- **WHAT YOU NEED TO DO**
Only one stretch of the data below is needed. Output the lines from the one with "grey star: [69,352,125,403]" up to and including the one with "yellow star: [62,262,117,311]", exactly as they stand.

- **SUPPLIED MATERIAL**
* * *
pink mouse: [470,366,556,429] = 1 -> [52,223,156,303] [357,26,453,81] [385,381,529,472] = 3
* * *
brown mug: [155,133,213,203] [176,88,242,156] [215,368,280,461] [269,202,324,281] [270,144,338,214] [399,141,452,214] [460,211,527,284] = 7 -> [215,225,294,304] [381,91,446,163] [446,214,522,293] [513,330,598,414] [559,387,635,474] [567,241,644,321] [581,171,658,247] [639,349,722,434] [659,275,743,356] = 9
* * *
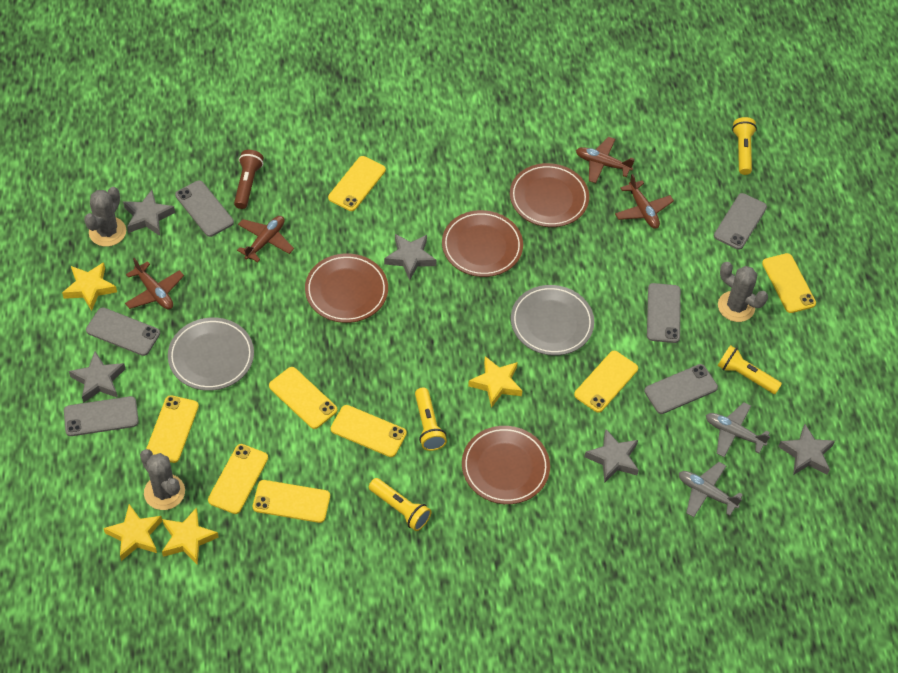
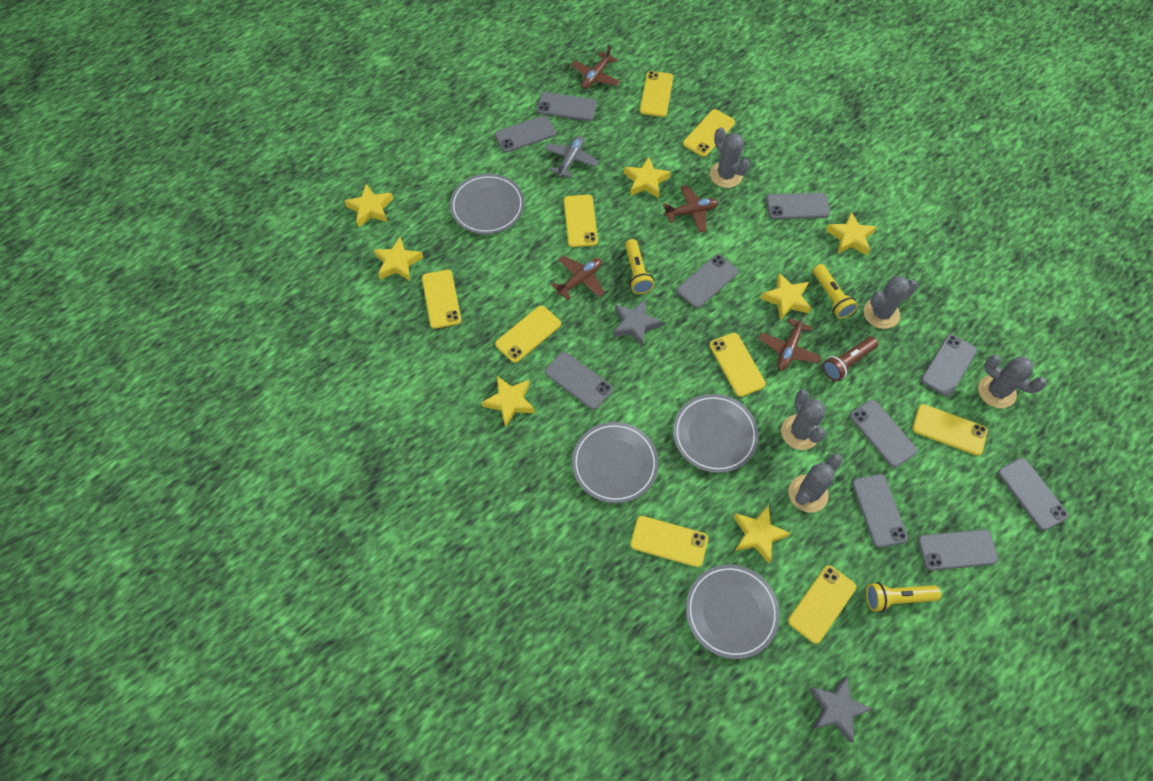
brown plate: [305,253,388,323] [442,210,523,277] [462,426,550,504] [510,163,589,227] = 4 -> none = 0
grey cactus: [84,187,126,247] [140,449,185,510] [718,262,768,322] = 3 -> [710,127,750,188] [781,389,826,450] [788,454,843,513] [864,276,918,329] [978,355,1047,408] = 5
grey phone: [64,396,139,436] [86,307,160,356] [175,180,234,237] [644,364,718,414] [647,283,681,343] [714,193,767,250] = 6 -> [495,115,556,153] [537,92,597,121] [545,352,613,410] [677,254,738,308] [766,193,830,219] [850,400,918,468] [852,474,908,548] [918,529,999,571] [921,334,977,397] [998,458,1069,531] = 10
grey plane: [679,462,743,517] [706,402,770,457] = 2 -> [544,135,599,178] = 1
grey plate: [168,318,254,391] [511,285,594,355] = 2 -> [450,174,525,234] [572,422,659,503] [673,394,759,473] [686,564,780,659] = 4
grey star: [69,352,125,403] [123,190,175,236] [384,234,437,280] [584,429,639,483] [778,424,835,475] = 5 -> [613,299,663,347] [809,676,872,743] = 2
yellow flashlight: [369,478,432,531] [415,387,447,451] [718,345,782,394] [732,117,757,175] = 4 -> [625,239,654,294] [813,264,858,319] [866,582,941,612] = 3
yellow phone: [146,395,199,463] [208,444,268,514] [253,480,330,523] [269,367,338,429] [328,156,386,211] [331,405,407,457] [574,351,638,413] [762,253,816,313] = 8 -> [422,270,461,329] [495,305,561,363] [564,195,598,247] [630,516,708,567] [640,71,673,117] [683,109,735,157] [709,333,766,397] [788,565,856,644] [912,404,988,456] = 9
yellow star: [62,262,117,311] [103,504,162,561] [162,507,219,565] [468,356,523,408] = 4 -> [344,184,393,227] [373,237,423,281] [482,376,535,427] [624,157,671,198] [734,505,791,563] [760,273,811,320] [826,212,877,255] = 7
* * *
- **SOLUTION FOR THIS TASK**
grey star: [69,352,125,403] [123,190,175,236] [384,234,437,280] [584,429,639,483] [778,424,835,475] = 5 -> [613,299,663,347] [809,676,872,743] = 2
yellow flashlight: [369,478,432,531] [415,387,447,451] [718,345,782,394] [732,117,757,175] = 4 -> [625,239,654,294] [813,264,858,319] [866,582,941,612] = 3
yellow phone: [146,395,199,463] [208,444,268,514] [253,480,330,523] [269,367,338,429] [328,156,386,211] [331,405,407,457] [574,351,638,413] [762,253,816,313] = 8 -> [422,270,461,329] [495,305,561,363] [564,195,598,247] [630,516,708,567] [640,71,673,117] [683,109,735,157] [709,333,766,397] [788,565,856,644] [912,404,988,456] = 9
yellow star: [62,262,117,311] [103,504,162,561] [162,507,219,565] [468,356,523,408] = 4 -> [344,184,393,227] [373,237,423,281] [482,376,535,427] [624,157,671,198] [734,505,791,563] [760,273,811,320] [826,212,877,255] = 7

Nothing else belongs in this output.